▸ Problem details:
Because the entries hold pictures, reproduce only their words, exactly as written.
——————
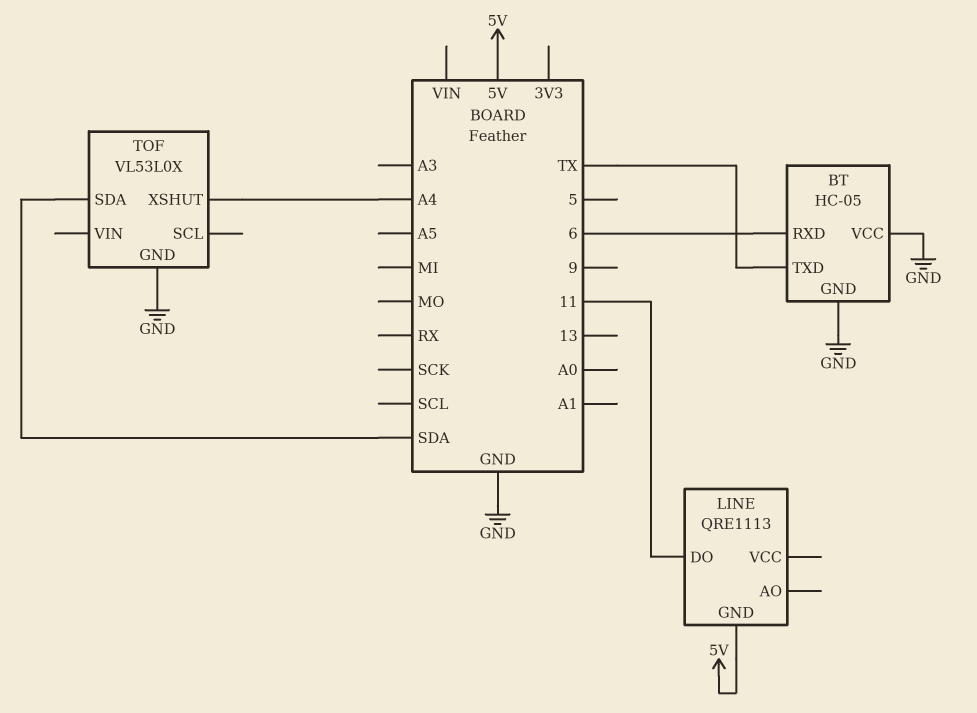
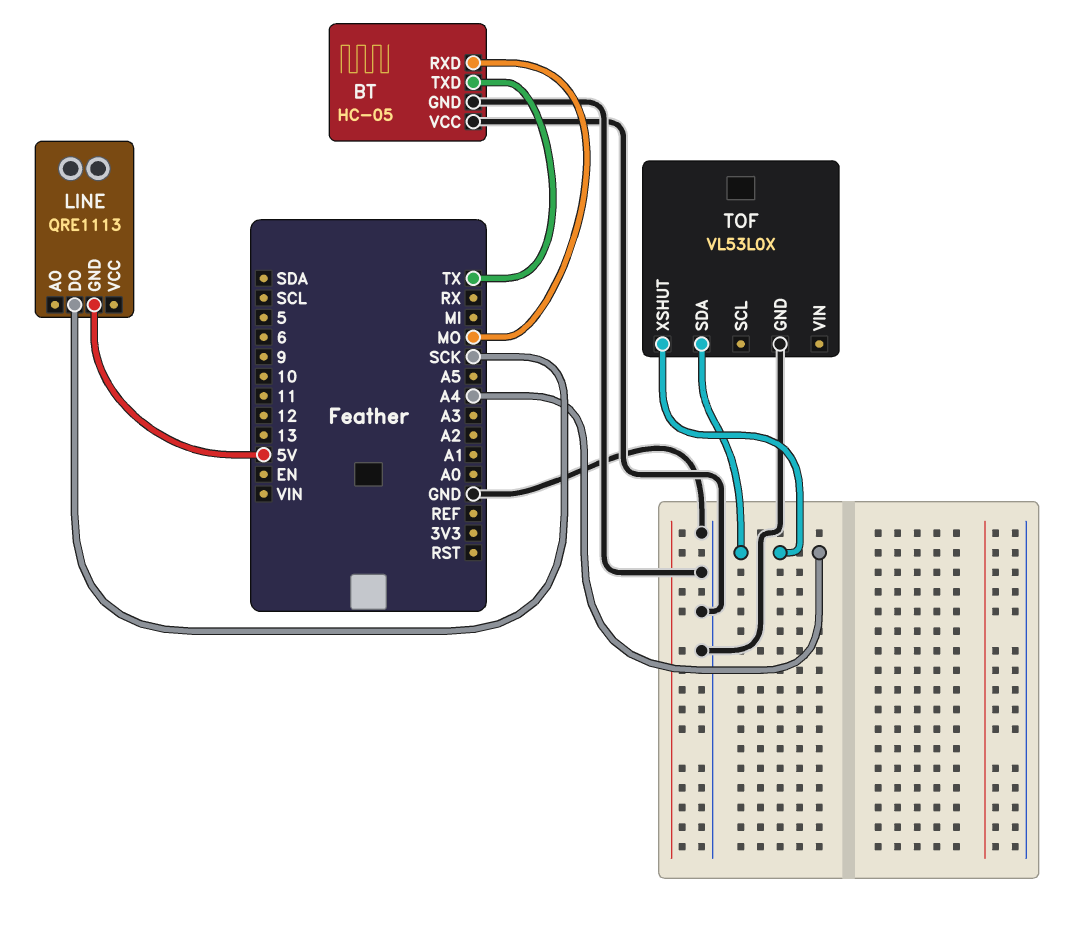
BT pin RXD: 6 -> MO
LINE pin DO: 11 -> SCK
TOF pin SDA: SDA -> A4

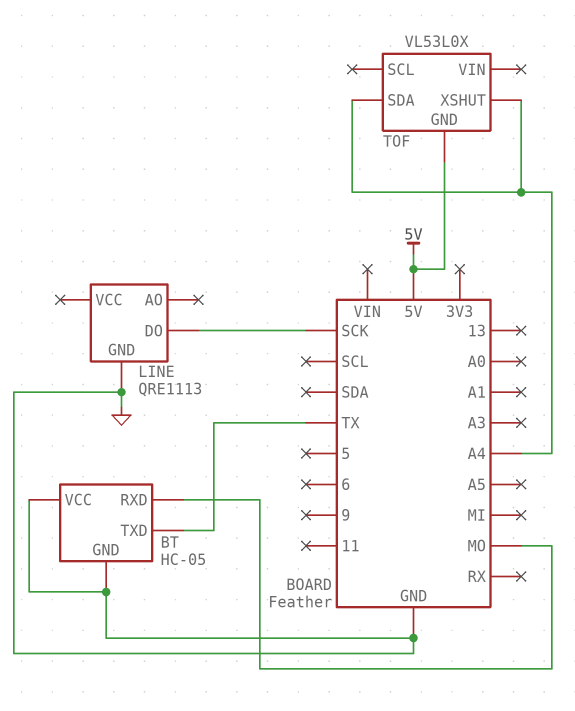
LINE pin GND: 5V -> GND
TOF pin GND: GND -> 5V

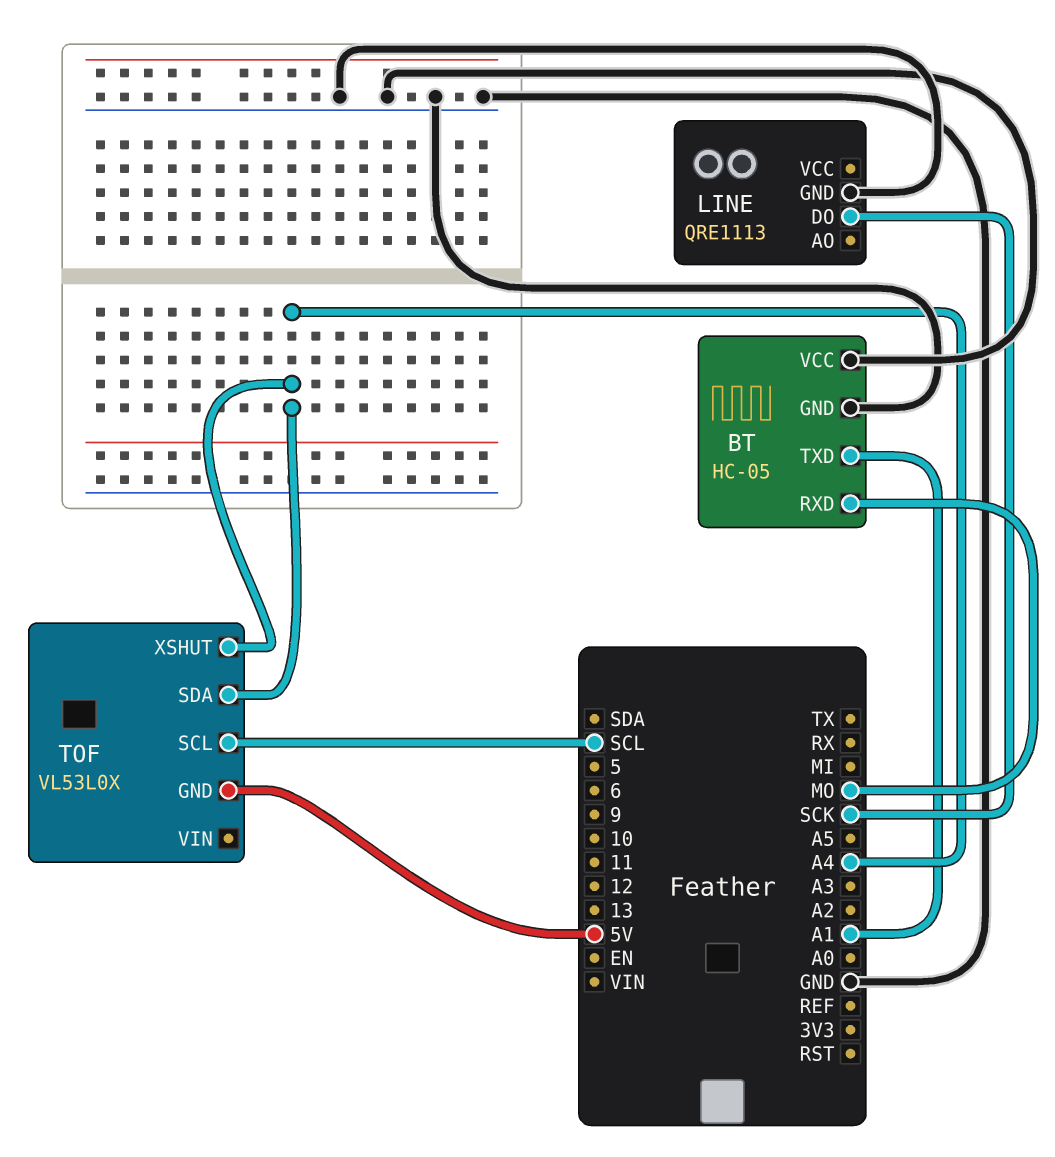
BT pin TXD: TX -> A1
TOF pin SCL: none -> SCL

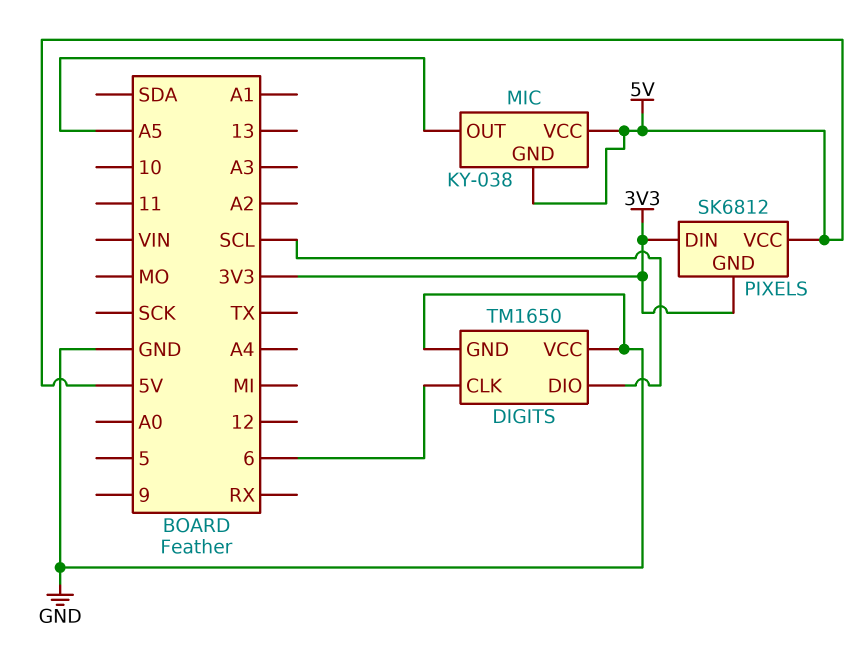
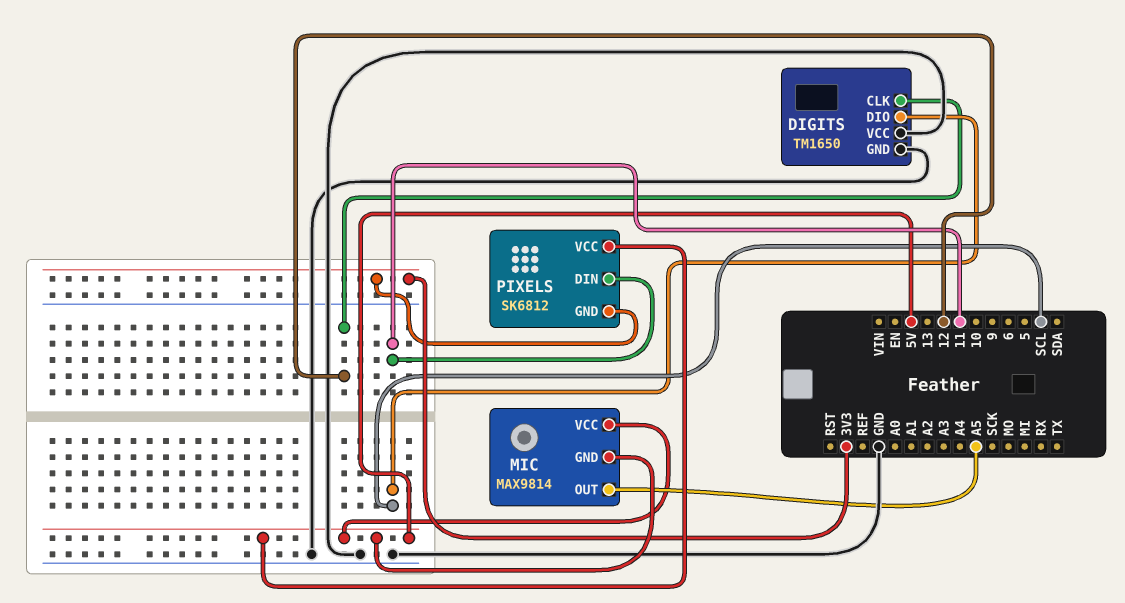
DIGITS pin CLK: 6 -> 12
MIC: KY-038 -> MAX9814
PIXELS pin DIN: 3V3 -> 11

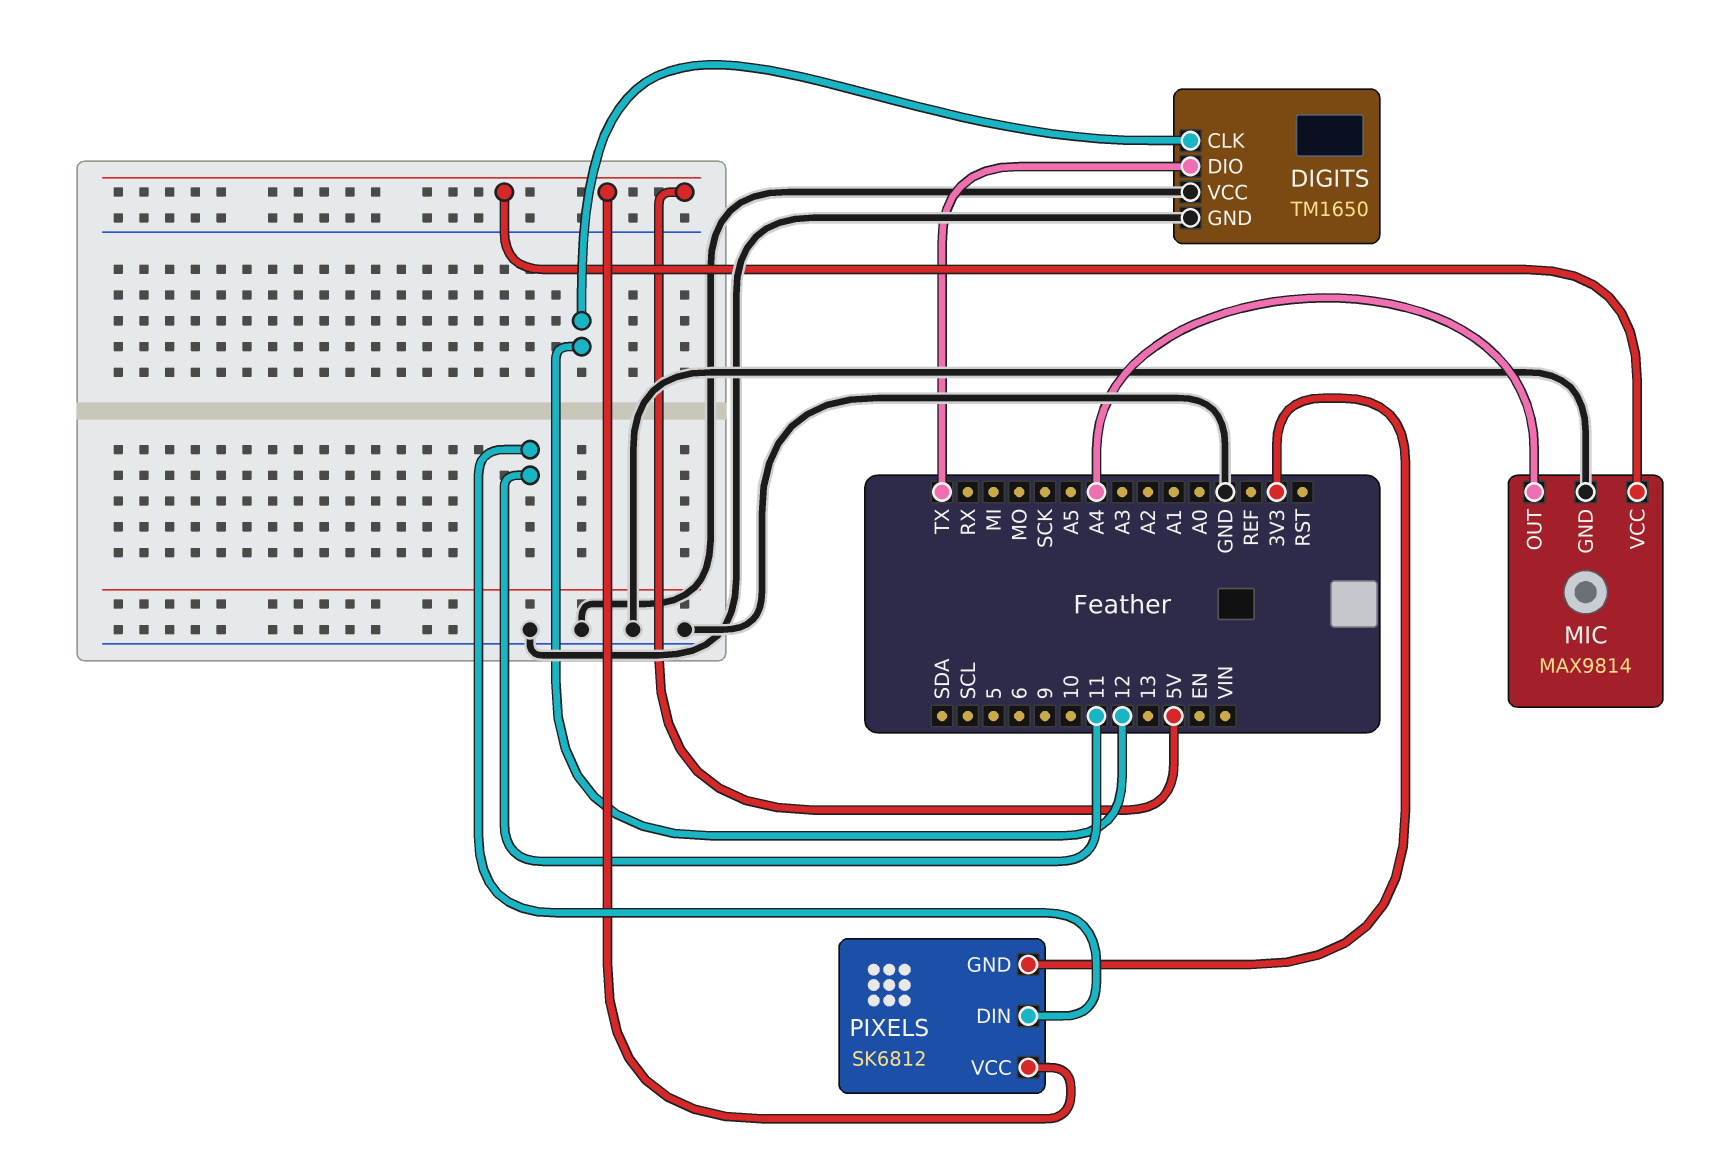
DIGITS pin DIO: SCL -> TX
MIC pin GND: 5V -> GND
MIC pin OUT: A5 -> A4

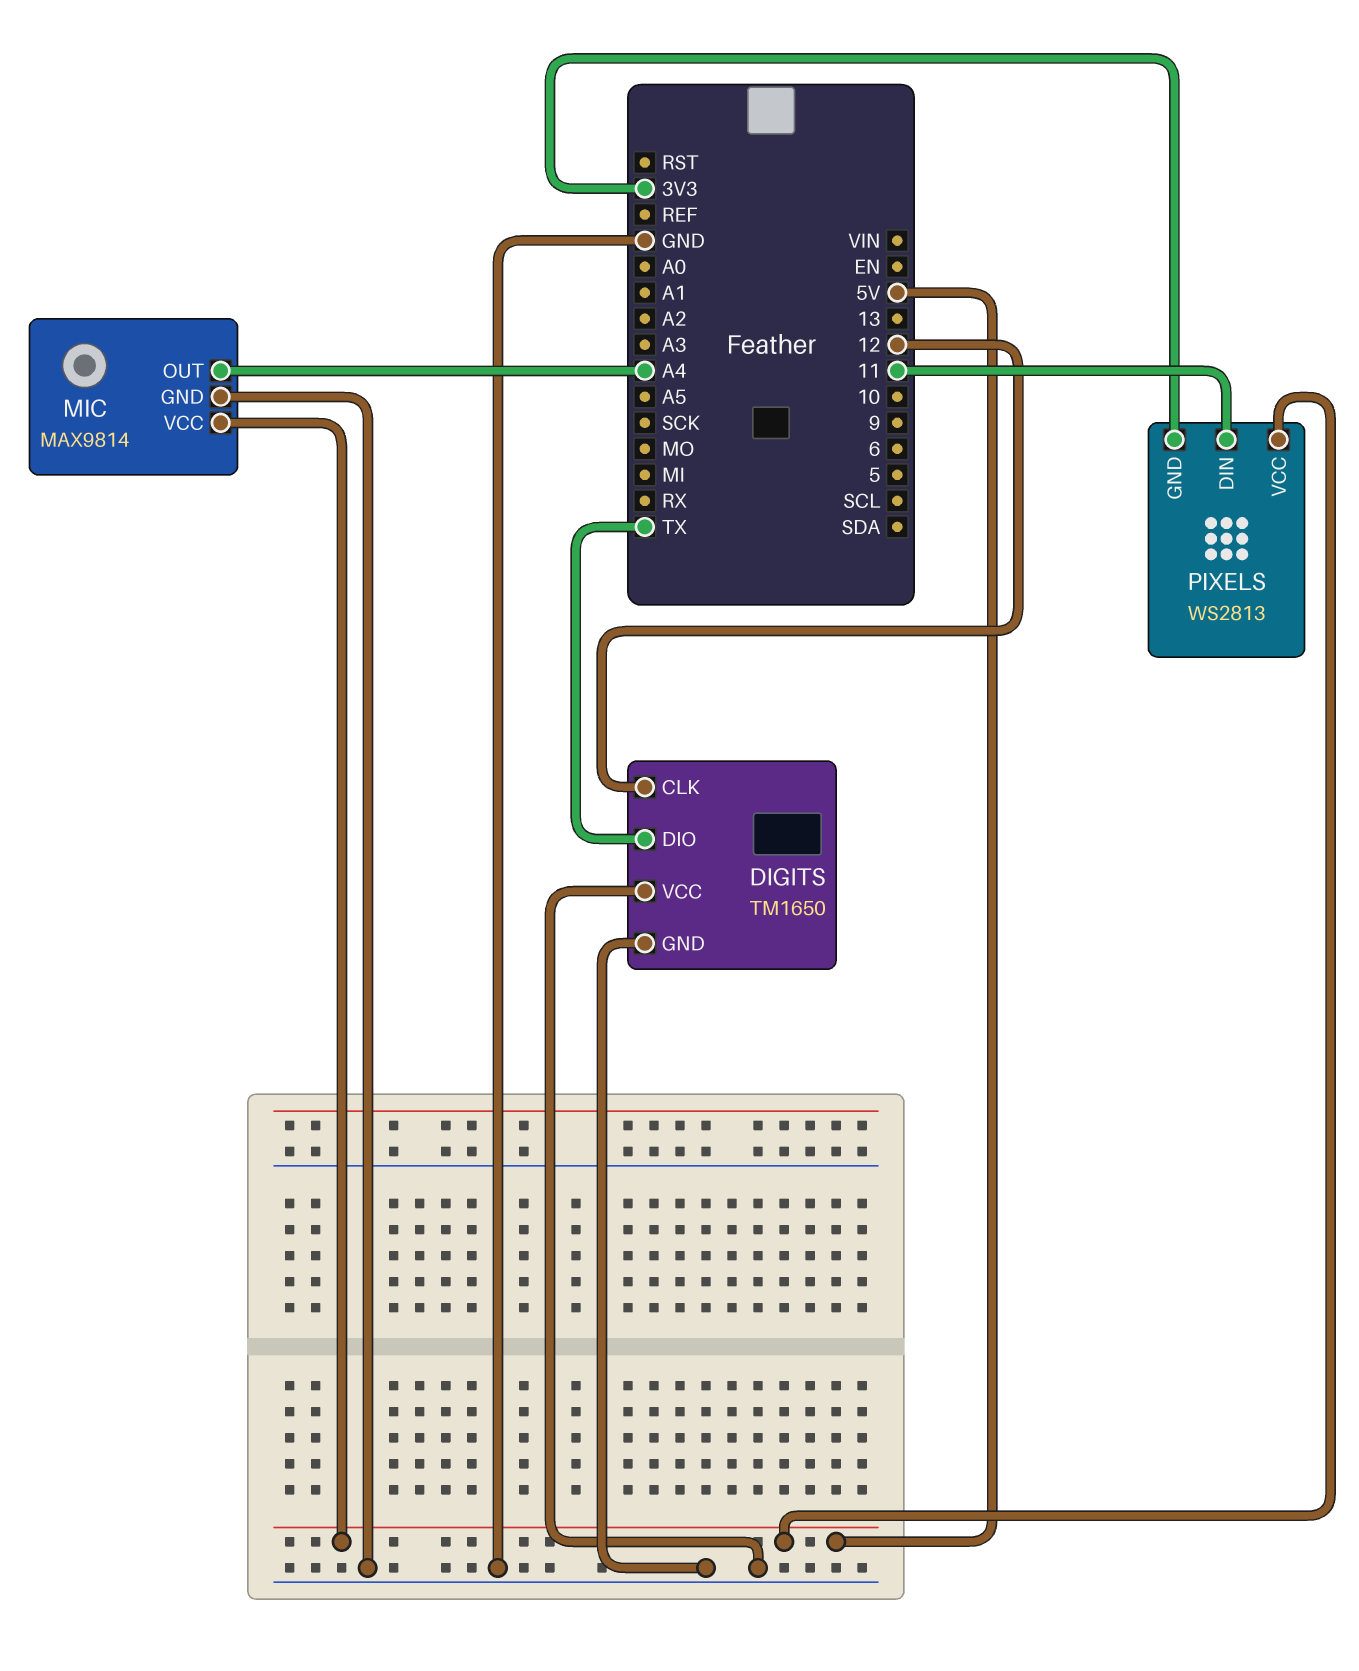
PIXELS: SK6812 -> WS2813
——————
▸ Response:
BT pin RXD: 6 -> MO
LINE pin DO: 11 -> SCK
TOF pin SDA: SDA -> A4

LINE pin GND: 5V -> GND
TOF pin GND: GND -> 5V

BT pin TXD: TX -> A1
TOF pin SCL: none -> SCL

DIGITS pin CLK: 6 -> 12
MIC: KY-038 -> MAX9814
PIXELS pin DIN: 3V3 -> 11

DIGITS pin DIO: SCL -> TX
MIC pin GND: 5V -> GND
MIC pin OUT: A5 -> A4

PIXELS: SK6812 -> WS2813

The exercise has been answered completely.